THE DATA section start
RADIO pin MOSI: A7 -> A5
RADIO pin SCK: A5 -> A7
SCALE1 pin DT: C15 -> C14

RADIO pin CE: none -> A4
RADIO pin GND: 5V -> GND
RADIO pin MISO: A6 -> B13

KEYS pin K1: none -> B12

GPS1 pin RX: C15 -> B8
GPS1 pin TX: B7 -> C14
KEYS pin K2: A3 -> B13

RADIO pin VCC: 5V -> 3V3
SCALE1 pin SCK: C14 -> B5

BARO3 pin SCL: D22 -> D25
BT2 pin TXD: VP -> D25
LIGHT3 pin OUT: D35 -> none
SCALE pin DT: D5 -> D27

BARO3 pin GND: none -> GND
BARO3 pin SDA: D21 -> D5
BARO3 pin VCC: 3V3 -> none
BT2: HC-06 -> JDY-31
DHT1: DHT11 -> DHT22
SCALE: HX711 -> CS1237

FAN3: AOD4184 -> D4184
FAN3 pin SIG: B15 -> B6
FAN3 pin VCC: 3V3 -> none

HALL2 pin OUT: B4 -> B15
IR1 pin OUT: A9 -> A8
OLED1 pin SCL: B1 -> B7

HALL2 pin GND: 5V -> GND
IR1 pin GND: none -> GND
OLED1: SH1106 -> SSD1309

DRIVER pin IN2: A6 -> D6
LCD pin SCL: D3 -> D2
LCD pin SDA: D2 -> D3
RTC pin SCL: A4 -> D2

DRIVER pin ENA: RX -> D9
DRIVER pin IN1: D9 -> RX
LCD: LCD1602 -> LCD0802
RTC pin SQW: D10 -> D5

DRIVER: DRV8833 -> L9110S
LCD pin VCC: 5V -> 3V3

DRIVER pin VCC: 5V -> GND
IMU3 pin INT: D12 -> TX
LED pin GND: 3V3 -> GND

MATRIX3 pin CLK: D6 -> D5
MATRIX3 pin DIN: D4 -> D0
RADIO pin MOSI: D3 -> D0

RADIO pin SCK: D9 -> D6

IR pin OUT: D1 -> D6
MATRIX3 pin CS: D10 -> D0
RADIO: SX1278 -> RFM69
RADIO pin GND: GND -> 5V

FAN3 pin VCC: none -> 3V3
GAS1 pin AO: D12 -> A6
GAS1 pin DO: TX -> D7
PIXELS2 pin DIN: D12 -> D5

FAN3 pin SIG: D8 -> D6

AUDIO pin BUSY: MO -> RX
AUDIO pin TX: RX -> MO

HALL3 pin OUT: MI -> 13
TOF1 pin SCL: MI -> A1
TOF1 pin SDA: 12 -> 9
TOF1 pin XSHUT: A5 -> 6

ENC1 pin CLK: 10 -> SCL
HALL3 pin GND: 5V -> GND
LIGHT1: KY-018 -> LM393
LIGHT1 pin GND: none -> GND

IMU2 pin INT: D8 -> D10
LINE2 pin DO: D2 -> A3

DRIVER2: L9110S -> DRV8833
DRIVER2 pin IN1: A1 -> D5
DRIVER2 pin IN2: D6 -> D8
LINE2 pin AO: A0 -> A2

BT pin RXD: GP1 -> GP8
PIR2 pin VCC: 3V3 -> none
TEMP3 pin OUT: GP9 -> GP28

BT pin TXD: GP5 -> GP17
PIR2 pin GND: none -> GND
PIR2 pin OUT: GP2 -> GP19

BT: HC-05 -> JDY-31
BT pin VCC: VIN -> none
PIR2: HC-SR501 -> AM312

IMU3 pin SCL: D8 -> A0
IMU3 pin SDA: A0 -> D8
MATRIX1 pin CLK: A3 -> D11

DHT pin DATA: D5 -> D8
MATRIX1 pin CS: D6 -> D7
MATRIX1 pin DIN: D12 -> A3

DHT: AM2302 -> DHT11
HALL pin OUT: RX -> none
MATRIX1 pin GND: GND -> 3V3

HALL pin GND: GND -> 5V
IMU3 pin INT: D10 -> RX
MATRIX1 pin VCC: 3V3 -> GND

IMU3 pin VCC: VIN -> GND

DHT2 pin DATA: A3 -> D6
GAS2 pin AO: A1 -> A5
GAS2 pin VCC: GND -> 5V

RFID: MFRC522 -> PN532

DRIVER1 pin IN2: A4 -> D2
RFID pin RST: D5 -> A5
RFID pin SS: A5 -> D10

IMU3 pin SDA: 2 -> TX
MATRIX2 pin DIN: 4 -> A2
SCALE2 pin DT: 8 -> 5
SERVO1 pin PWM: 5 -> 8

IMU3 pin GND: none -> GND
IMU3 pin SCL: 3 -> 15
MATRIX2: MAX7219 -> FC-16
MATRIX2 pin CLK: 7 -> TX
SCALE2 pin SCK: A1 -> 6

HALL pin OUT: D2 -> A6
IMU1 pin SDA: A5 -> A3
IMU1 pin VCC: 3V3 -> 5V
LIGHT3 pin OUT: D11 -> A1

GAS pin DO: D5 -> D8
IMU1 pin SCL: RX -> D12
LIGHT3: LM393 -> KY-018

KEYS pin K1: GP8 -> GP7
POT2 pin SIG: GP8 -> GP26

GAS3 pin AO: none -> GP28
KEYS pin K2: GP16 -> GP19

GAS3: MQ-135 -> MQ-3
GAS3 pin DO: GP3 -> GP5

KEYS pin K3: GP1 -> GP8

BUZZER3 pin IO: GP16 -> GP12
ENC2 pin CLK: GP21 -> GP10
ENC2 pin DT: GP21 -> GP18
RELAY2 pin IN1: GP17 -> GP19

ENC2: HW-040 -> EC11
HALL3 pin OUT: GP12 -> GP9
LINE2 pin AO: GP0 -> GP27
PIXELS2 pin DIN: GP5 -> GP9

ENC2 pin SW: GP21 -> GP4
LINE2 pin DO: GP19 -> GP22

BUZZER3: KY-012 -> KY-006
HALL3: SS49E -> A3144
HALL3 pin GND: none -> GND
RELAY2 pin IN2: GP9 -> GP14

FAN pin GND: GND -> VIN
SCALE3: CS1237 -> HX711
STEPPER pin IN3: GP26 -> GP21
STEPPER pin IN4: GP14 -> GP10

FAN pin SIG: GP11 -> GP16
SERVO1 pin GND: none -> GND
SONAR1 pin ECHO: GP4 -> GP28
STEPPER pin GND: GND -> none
THE DATA section end
**INSTRUCTIONS FOR THE TASK**
Show every line from the entries that includes the word "RFID".

**EXERCISE SOLUTION**
RFID: MFRC522 -> PN532
RFID pin RST: D5 -> A5
RFID pin SS: A5 -> D10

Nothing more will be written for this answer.